● Dataset:
************
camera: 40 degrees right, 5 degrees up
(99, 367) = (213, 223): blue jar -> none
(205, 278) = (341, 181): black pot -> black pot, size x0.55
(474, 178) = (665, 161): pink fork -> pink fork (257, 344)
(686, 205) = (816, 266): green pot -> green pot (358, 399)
************
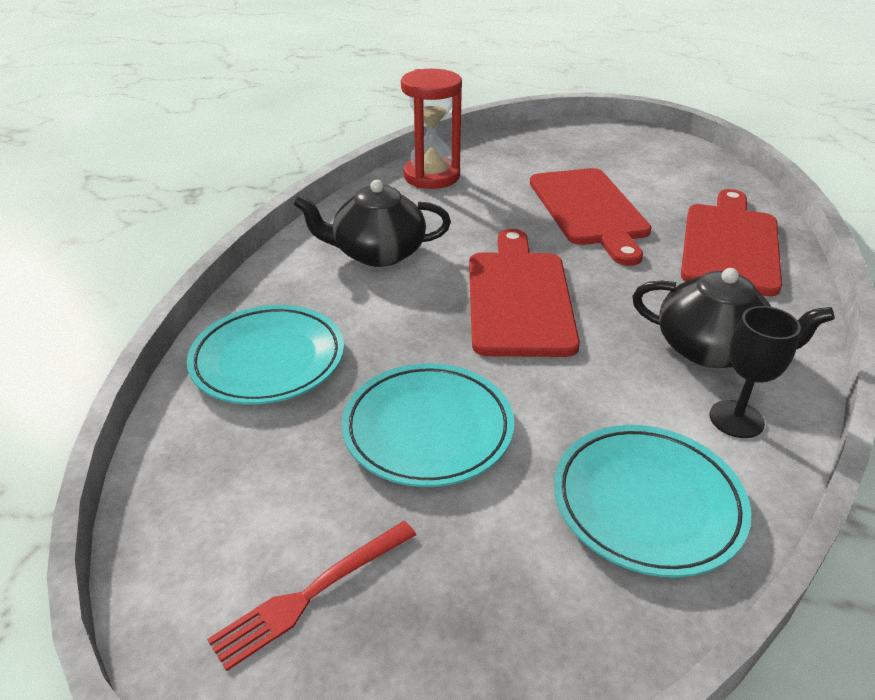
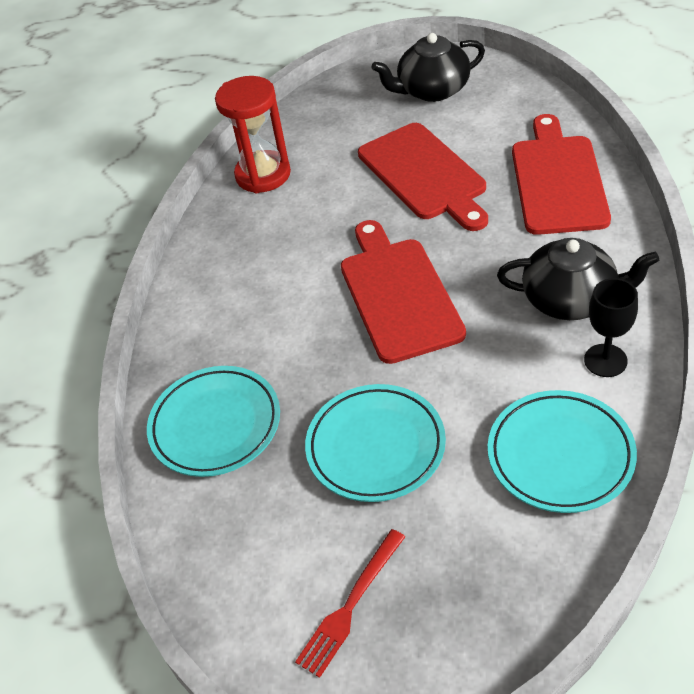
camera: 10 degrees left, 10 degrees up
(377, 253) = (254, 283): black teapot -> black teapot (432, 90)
************
Reproduce exactly, and with no other material, the lines between those holding "camera: 40 degrees right, 5 degrees up" and "(686, 205) = (816, 266): green", inclusive.

camera: 40 degrees right, 5 degrees up
(99, 367) = (213, 223): blue jar -> none
(205, 278) = (341, 181): black pot -> black pot, size x0.55
(474, 178) = (665, 161): pink fork -> pink fork (257, 344)
(686, 205) = (816, 266): green pot -> green pot (358, 399)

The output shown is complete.